**DIRECTIONS**
Find the string "VBAT" in the listing and report every line that has it.
SUPPLIED MATERIAL: Begin
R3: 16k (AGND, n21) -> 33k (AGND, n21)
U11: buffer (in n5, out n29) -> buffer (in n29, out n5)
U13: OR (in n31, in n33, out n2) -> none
SUPPLIED MATERIAL: End
SUPPLIED MATERIAL: Begin
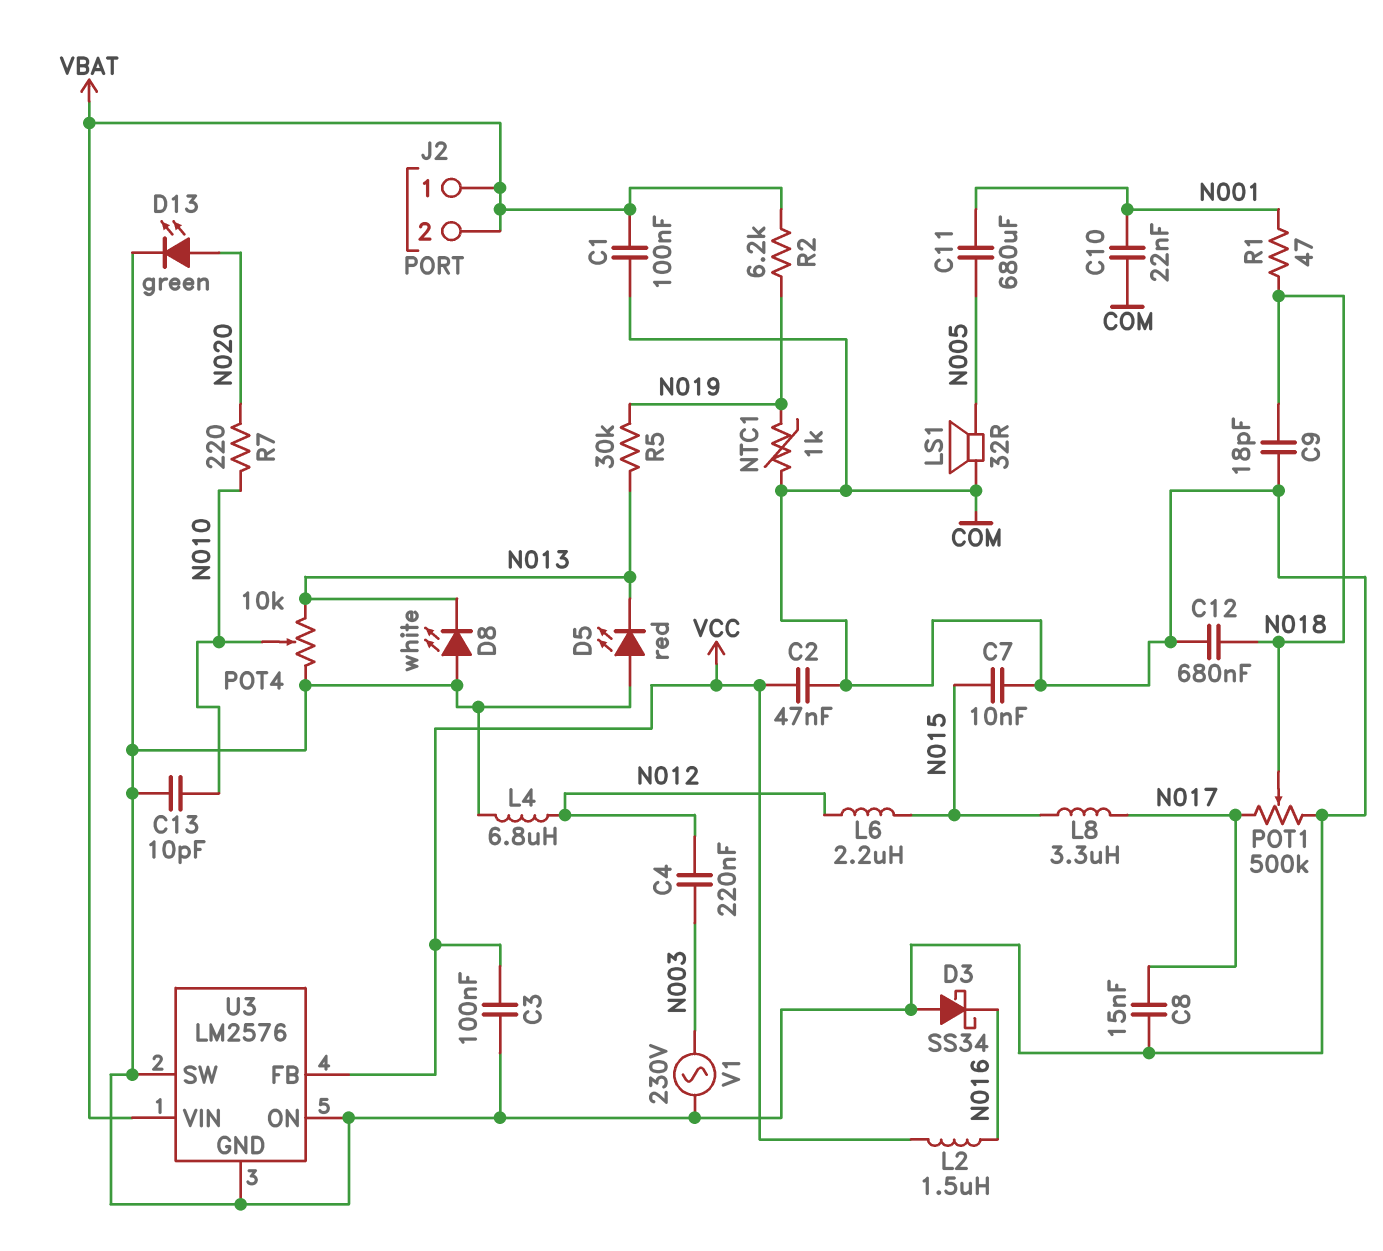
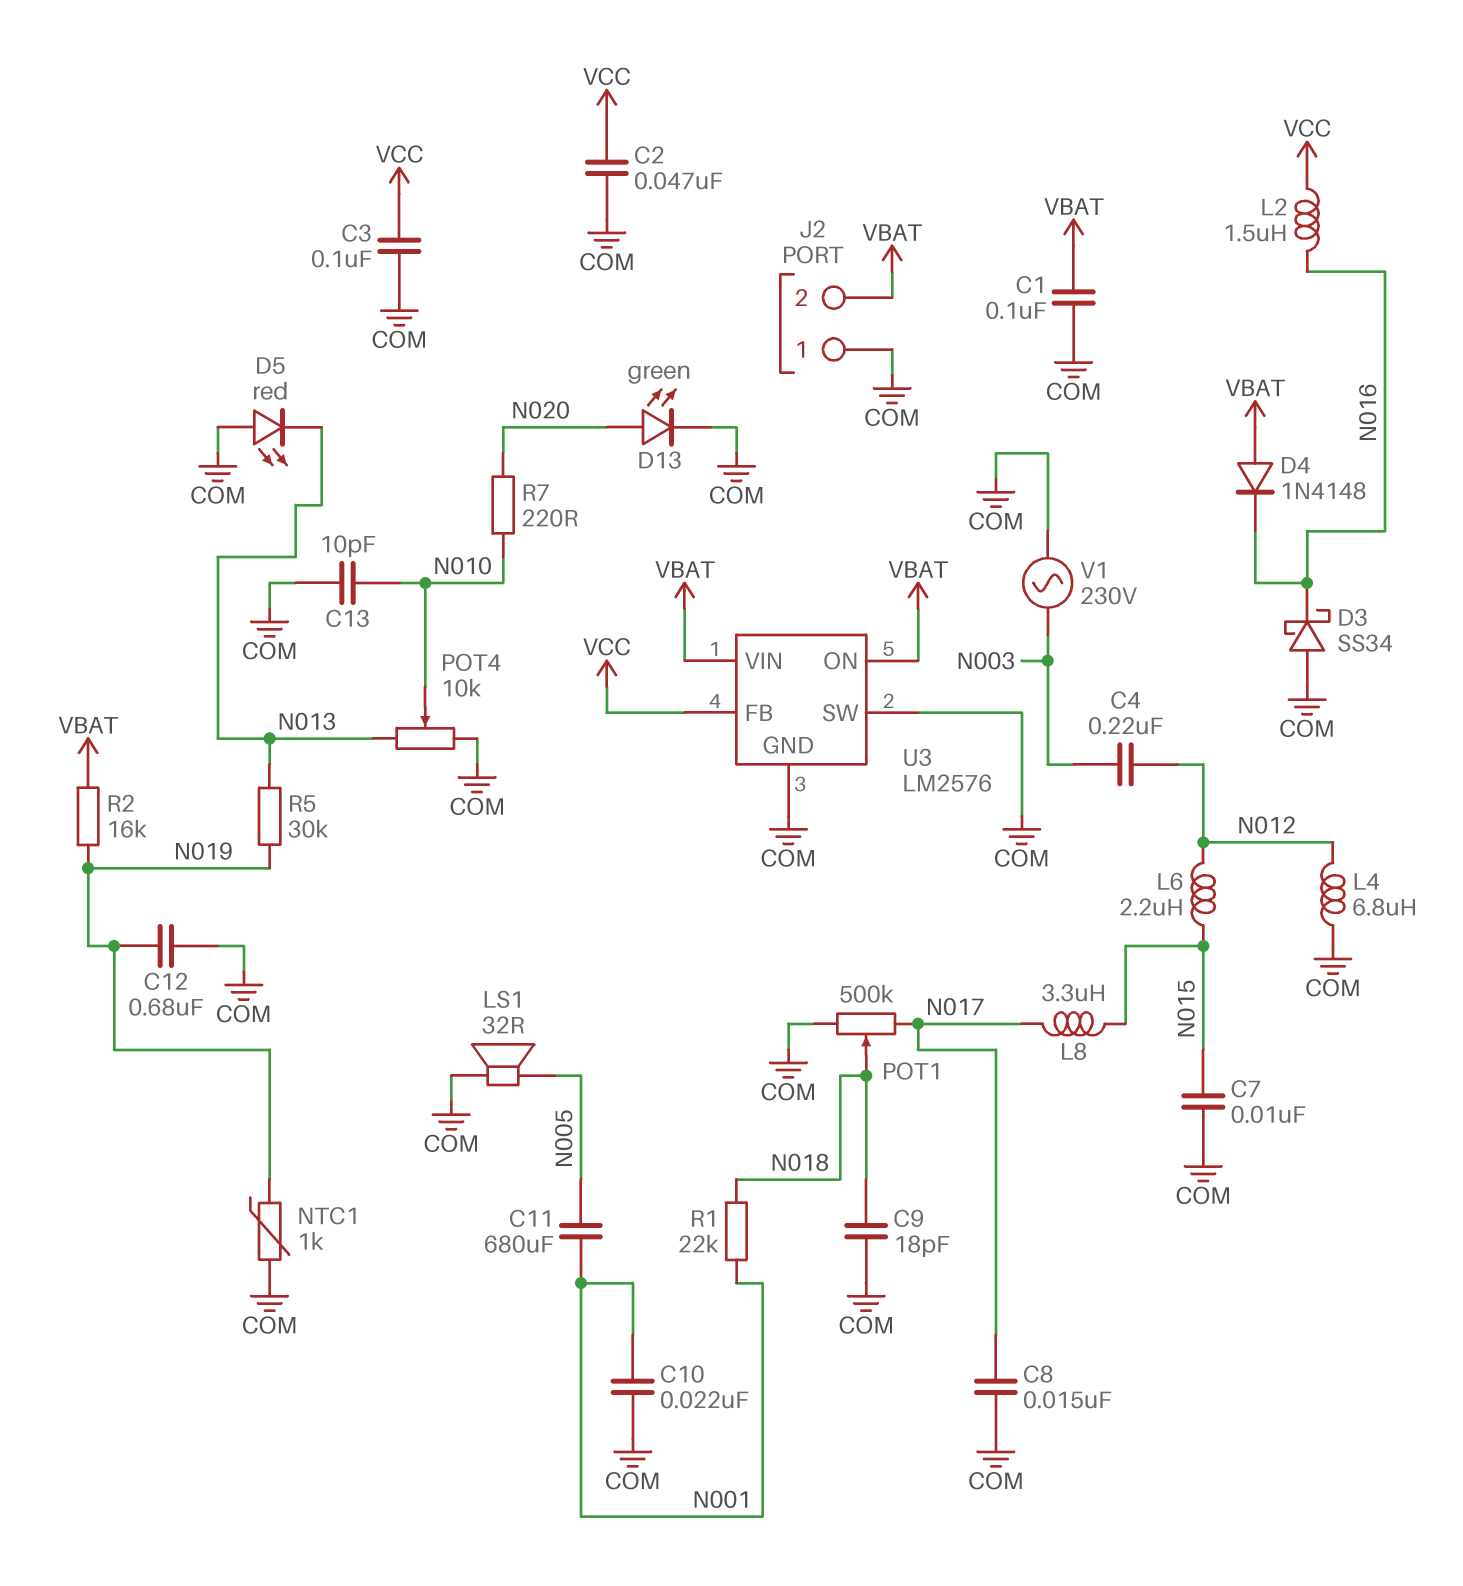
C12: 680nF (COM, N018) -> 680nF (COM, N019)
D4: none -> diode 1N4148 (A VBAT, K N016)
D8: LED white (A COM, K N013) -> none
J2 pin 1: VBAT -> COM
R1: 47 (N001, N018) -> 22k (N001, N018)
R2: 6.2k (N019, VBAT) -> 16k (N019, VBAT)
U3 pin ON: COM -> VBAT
SUPPLIED MATERIAL: End
**YOUR RESPONSE**
D4: none -> diode 1N4148 (A VBAT, K N016)
J2 pin 1: VBAT -> COM
R2: 6.2k (N019, VBAT) -> 16k (N019, VBAT)
U3 pin ON: COM -> VBAT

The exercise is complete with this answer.